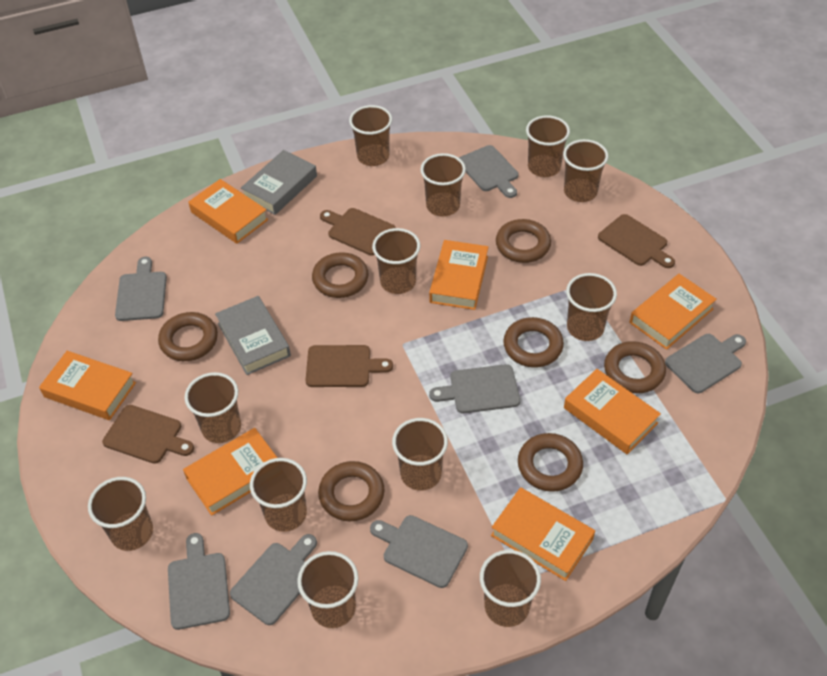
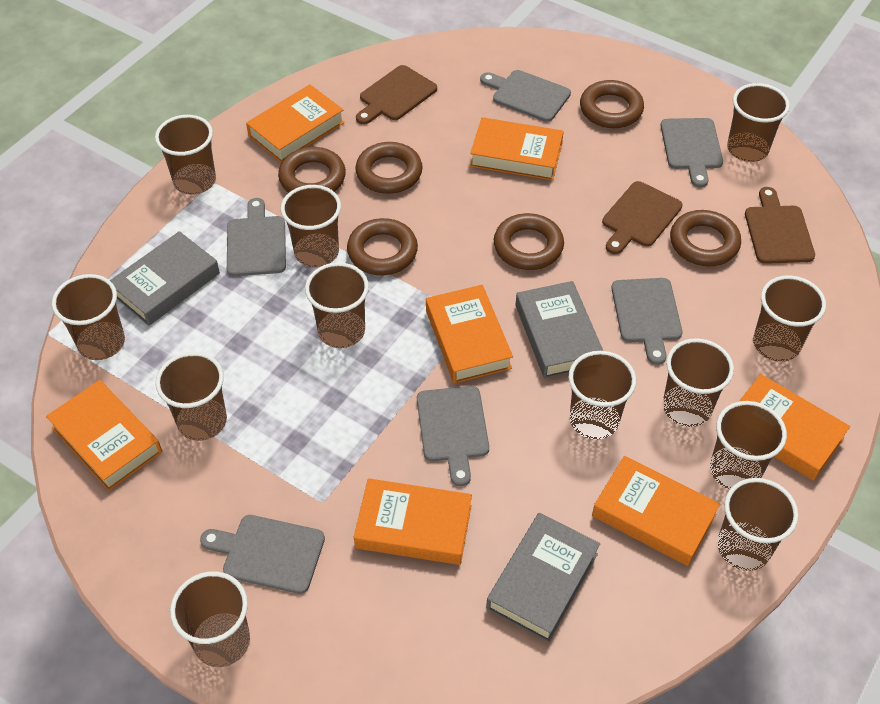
brown cutting board: 4 -> 3
brown ring: 7 -> 6
grey book: 2 -> 3
grey cutting board: 7 -> 6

= = = =

The answer should be one number: how many lines of the data above contain "board".

▶ [COMPLETED EXERCISE] 2